▶ [INFORMATION SHOWN]:
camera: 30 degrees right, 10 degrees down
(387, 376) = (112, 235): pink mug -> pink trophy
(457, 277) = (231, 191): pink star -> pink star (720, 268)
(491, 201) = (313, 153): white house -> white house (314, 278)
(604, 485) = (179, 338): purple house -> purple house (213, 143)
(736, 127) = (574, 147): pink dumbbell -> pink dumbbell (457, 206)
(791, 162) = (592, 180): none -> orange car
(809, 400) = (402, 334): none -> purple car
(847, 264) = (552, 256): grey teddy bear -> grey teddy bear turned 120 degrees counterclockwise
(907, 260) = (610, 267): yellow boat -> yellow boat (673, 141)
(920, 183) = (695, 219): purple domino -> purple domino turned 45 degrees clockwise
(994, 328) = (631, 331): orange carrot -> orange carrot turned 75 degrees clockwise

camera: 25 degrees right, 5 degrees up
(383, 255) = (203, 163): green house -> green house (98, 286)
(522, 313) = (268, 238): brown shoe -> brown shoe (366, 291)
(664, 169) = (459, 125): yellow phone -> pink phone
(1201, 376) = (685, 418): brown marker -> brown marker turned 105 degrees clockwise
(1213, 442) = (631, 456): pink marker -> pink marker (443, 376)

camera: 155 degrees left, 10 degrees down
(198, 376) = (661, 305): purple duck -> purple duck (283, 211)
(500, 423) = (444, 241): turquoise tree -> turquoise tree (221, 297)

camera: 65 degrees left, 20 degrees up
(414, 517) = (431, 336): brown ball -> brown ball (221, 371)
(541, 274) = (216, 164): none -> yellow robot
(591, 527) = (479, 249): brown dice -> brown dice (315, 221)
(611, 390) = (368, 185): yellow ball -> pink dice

▶ [WHAT YOU HAVE TO DO]: Write out the data a second time, exactly the same.

▶ [TASK RESPONSE]:
camera: 30 degrees right, 10 degrees down
(387, 376) = (112, 235): pink mug -> pink trophy
(457, 277) = (231, 191): pink star -> pink star (720, 268)
(491, 201) = (313, 153): white house -> white house (314, 278)
(604, 485) = (179, 338): purple house -> purple house (213, 143)
(736, 127) = (574, 147): pink dumbbell -> pink dumbbell (457, 206)
(791, 162) = (592, 180): none -> orange car
(809, 400) = (402, 334): none -> purple car
(847, 264) = (552, 256): grey teddy bear -> grey teddy bear turned 120 degrees counterclockwise
(907, 260) = (610, 267): yellow boat -> yellow boat (673, 141)
(920, 183) = (695, 219): purple domino -> purple domino turned 45 degrees clockwise
(994, 328) = (631, 331): orange carrot -> orange carrot turned 75 degrees clockwise

camera: 25 degrees right, 5 degrees up
(383, 255) = (203, 163): green house -> green house (98, 286)
(522, 313) = (268, 238): brown shoe -> brown shoe (366, 291)
(664, 169) = (459, 125): yellow phone -> pink phone
(1201, 376) = (685, 418): brown marker -> brown marker turned 105 degrees clockwise
(1213, 442) = (631, 456): pink marker -> pink marker (443, 376)

camera: 155 degrees left, 10 degrees down
(198, 376) = (661, 305): purple duck -> purple duck (283, 211)
(500, 423) = (444, 241): turquoise tree -> turquoise tree (221, 297)

camera: 65 degrees left, 20 degrees up
(414, 517) = (431, 336): brown ball -> brown ball (221, 371)
(541, 274) = (216, 164): none -> yellow robot
(591, 527) = (479, 249): brown dice -> brown dice (315, 221)
(611, 390) = (368, 185): yellow ball -> pink dice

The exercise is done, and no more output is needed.